#### Instructions to follow:
Restate word for word the lines in the listing below, starting at the line containing "(333, 197) = (559, 169): orange mouse -> none" and ending at the line containing "(605, 381) = (835, 445): grey", both included; leave out the rest.

== == ==

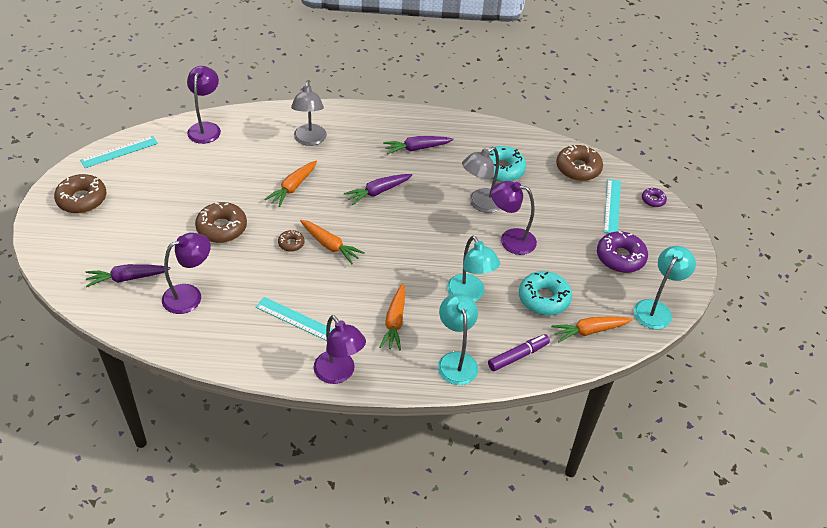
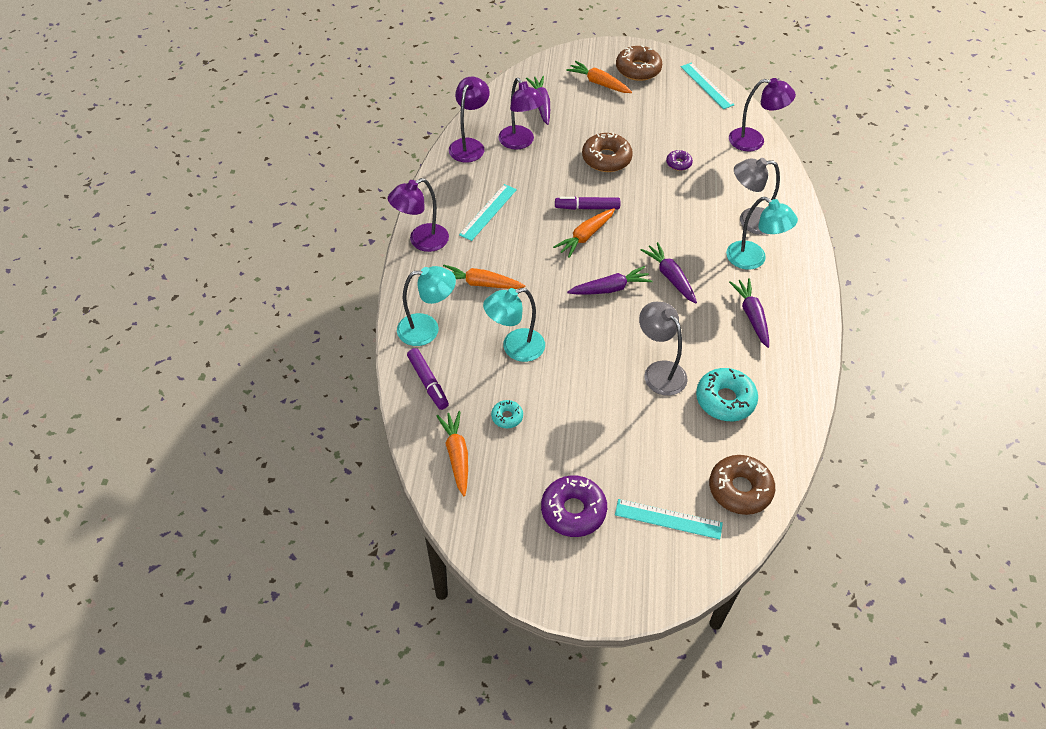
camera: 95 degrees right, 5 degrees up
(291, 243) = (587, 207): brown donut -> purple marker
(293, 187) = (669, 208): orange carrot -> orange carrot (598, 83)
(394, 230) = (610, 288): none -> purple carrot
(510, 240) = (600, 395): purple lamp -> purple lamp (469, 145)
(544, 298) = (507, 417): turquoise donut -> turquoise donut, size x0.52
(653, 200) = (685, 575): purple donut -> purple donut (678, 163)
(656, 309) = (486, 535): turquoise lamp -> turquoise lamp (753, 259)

== == ==

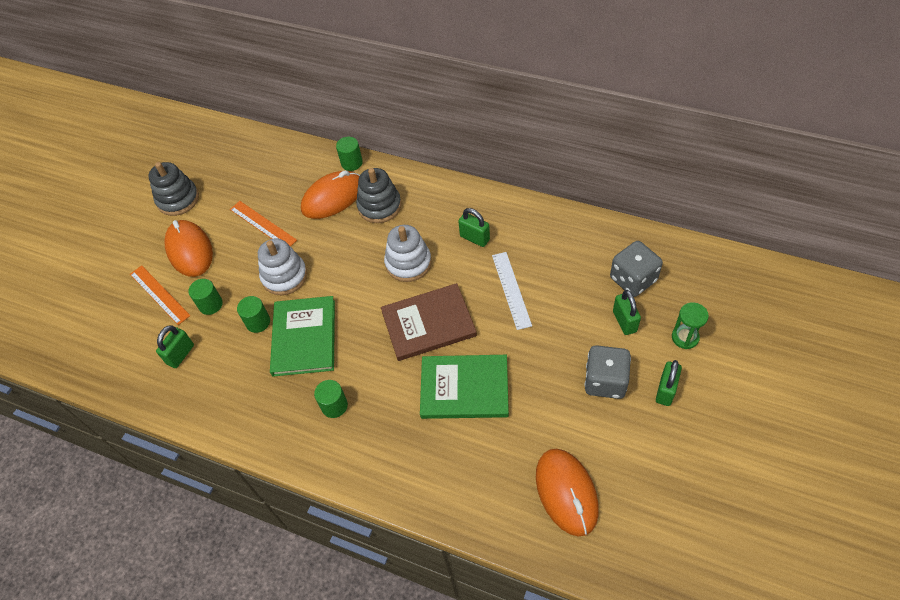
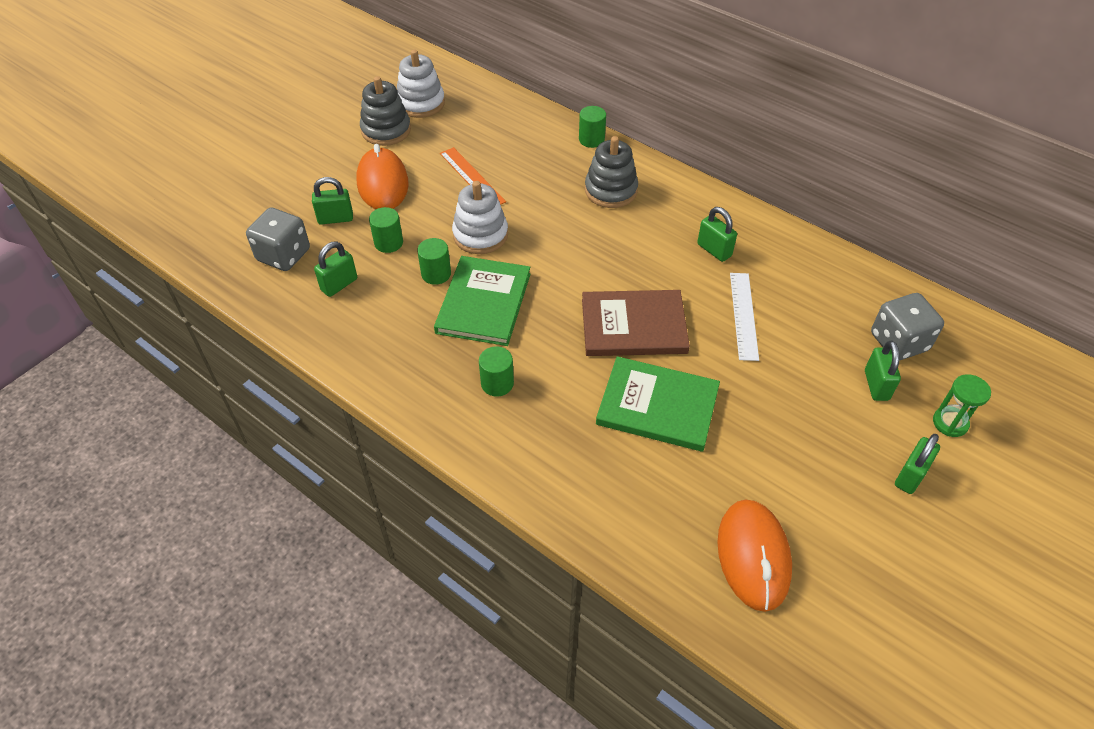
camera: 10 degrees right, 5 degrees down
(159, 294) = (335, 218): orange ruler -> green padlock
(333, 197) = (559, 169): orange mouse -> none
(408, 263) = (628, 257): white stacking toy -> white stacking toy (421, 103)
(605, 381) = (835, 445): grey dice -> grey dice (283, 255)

== == ==

#### Completed task:
(333, 197) = (559, 169): orange mouse -> none
(408, 263) = (628, 257): white stacking toy -> white stacking toy (421, 103)
(605, 381) = (835, 445): grey dice -> grey dice (283, 255)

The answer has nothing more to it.